#### Directions
After removing every image, reproduce the data exactly as it appears.

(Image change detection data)
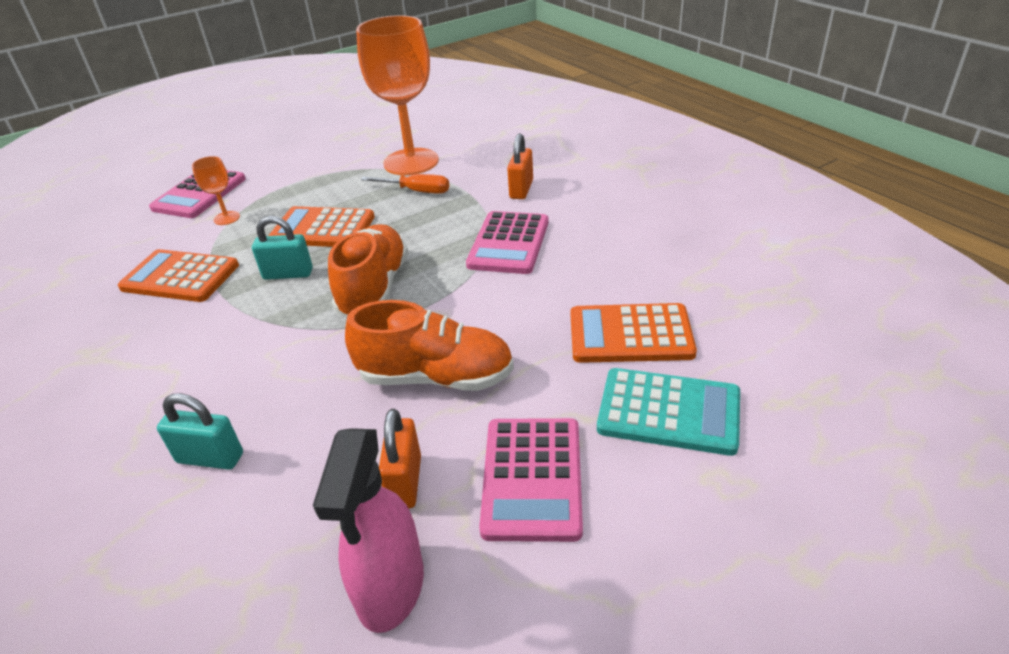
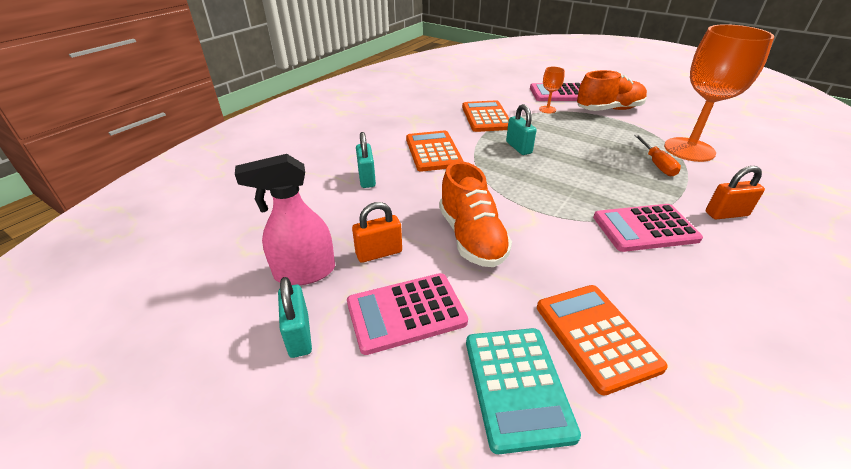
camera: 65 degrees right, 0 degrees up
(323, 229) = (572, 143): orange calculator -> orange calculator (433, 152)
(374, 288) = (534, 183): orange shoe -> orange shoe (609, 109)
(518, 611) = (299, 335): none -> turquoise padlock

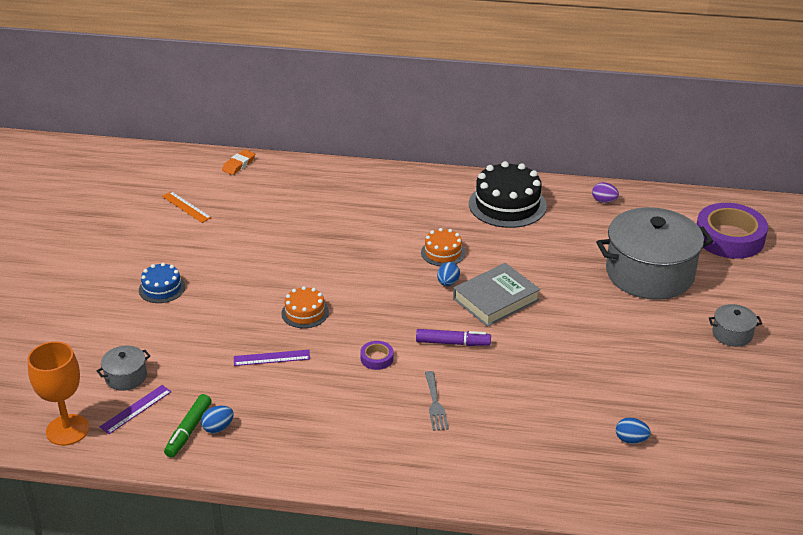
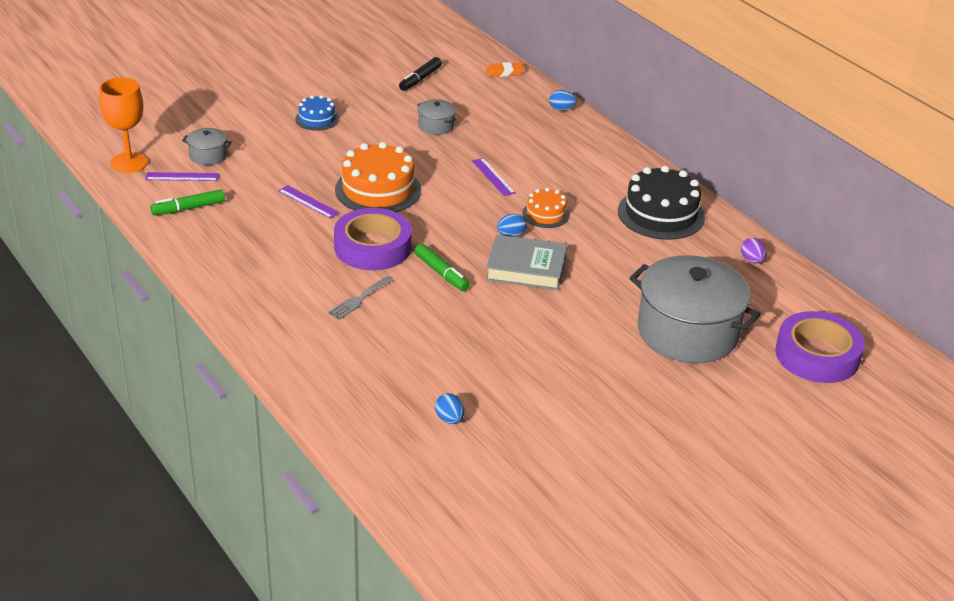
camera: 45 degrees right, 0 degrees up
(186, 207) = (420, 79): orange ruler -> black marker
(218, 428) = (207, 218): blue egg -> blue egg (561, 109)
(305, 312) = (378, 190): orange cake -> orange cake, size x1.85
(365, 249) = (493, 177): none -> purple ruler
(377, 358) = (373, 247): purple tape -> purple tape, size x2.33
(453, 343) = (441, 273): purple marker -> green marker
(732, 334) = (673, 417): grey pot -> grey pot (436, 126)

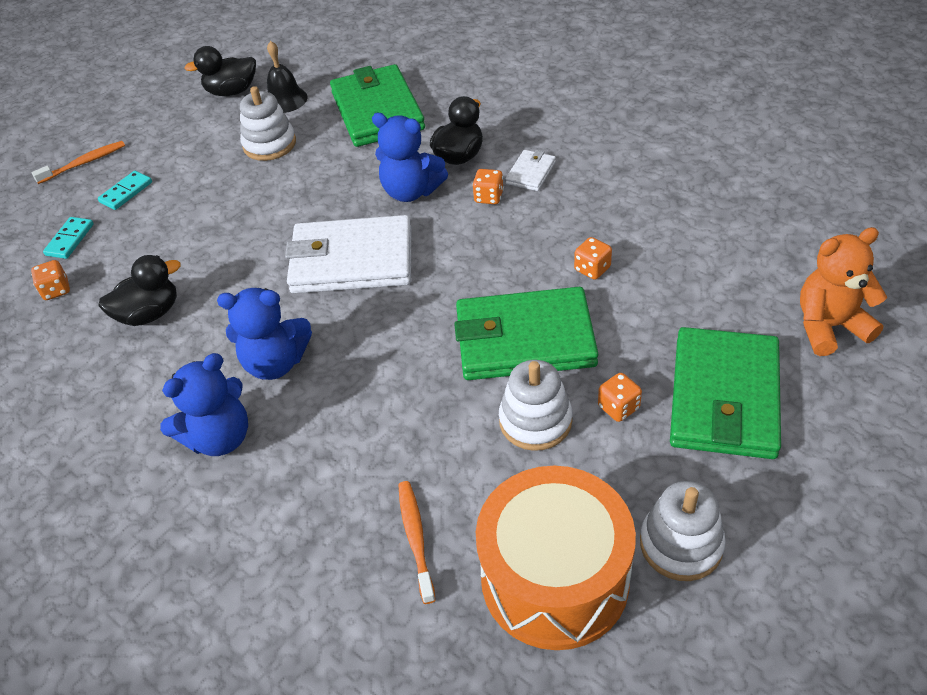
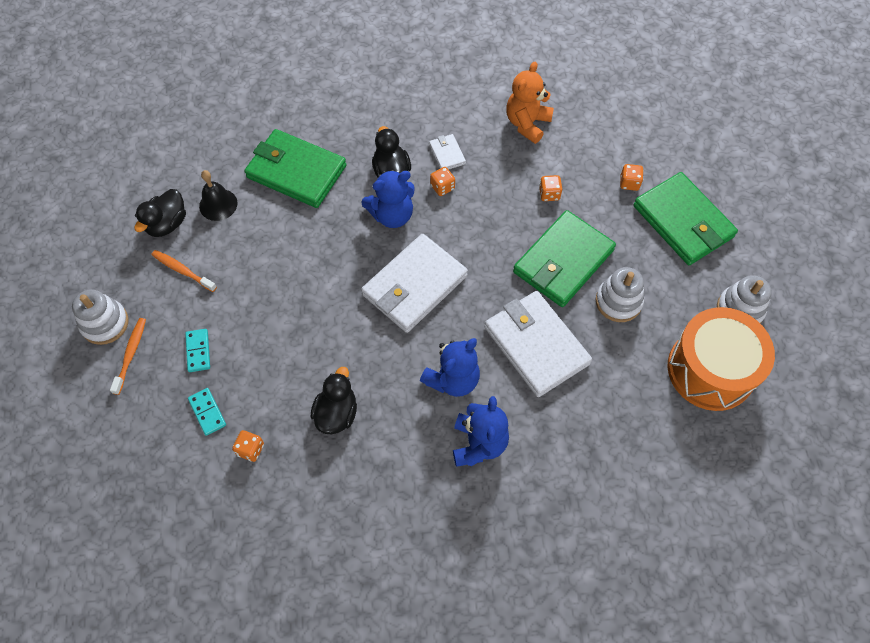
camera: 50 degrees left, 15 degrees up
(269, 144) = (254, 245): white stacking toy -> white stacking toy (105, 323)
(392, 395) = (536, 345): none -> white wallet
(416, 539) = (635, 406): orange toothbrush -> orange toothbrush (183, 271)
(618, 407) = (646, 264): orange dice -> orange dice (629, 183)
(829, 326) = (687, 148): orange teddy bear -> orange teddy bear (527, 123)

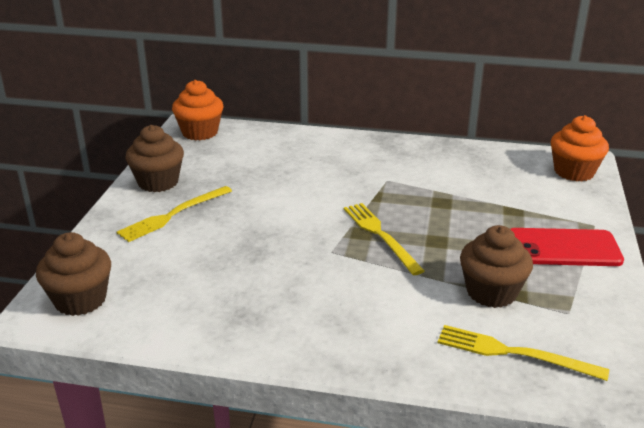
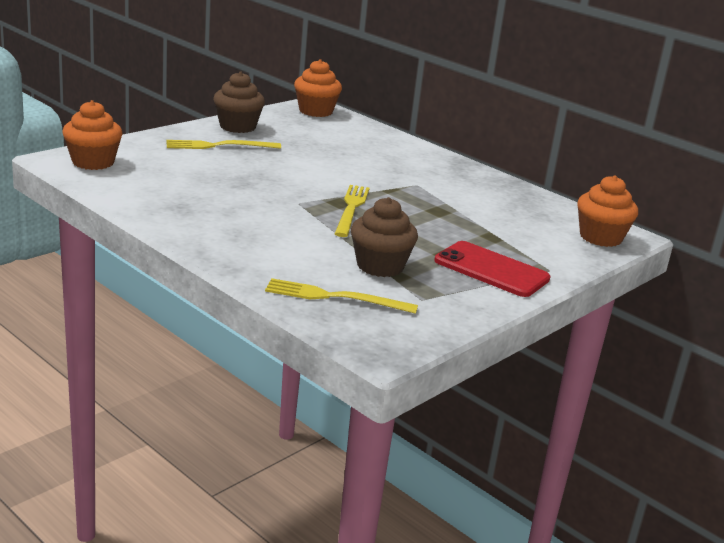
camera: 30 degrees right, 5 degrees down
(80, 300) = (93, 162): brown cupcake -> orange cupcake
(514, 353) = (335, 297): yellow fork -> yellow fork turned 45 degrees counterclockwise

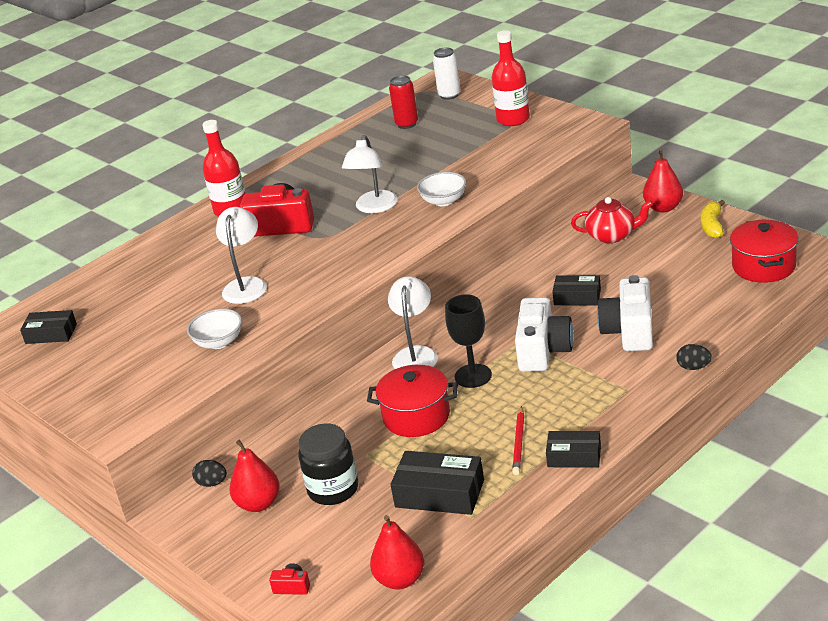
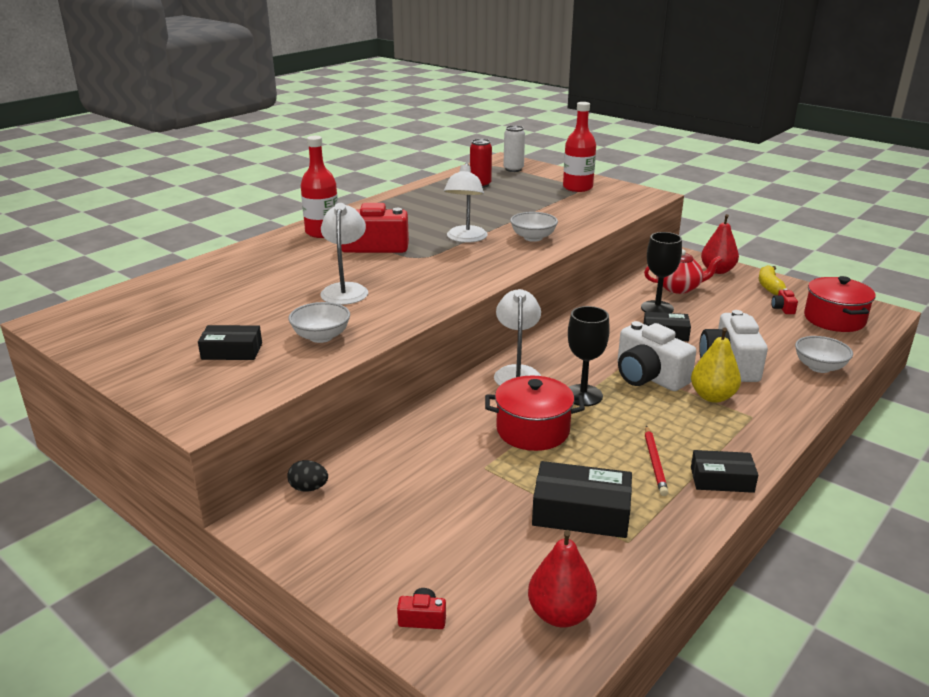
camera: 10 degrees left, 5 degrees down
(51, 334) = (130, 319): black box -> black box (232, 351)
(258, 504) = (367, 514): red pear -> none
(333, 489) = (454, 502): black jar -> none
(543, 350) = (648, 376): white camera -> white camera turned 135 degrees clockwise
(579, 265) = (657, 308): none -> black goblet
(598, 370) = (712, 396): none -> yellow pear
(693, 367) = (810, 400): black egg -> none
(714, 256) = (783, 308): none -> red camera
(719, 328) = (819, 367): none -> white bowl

#### Completed exercise
camera: 65 degrees right, 0 degrees up
(323, 229) = (572, 143): orange calculator -> orange calculator (433, 152)
(374, 288) = (534, 183): orange shoe -> orange shoe (609, 109)
(518, 611) = (299, 335): none -> turquoise padlock

camera: 45 degrees right, 0 degrees up
(186, 207) = (420, 79): orange ruler -> black marker
(218, 428) = (207, 218): blue egg -> blue egg (561, 109)
(305, 312) = (378, 190): orange cake -> orange cake, size x1.85
(365, 249) = (493, 177): none -> purple ruler
(377, 358) = (373, 247): purple tape -> purple tape, size x2.33
(453, 343) = (441, 273): purple marker -> green marker
(732, 334) = (673, 417): grey pot -> grey pot (436, 126)

camera: 50 degrees left, 15 degrees up
(269, 144) = (254, 245): white stacking toy -> white stacking toy (105, 323)
(392, 395) = (536, 345): none -> white wallet
(416, 539) = (635, 406): orange toothbrush -> orange toothbrush (183, 271)
(618, 407) = (646, 264): orange dice -> orange dice (629, 183)
(829, 326) = (687, 148): orange teddy bear -> orange teddy bear (527, 123)

camera: 30 degrees right, 5 degrees down
(80, 300) = (93, 162): brown cupcake -> orange cupcake
(514, 353) = (335, 297): yellow fork -> yellow fork turned 45 degrees counterclockwise

camera: 10 degrees left, 5 degrees down
(51, 334) = (130, 319): black box -> black box (232, 351)
(258, 504) = (367, 514): red pear -> none
(333, 489) = (454, 502): black jar -> none
(543, 350) = (648, 376): white camera -> white camera turned 135 degrees clockwise
(579, 265) = (657, 308): none -> black goblet
(598, 370) = (712, 396): none -> yellow pear
(693, 367) = (810, 400): black egg -> none
(714, 256) = (783, 308): none -> red camera
(719, 328) = (819, 367): none -> white bowl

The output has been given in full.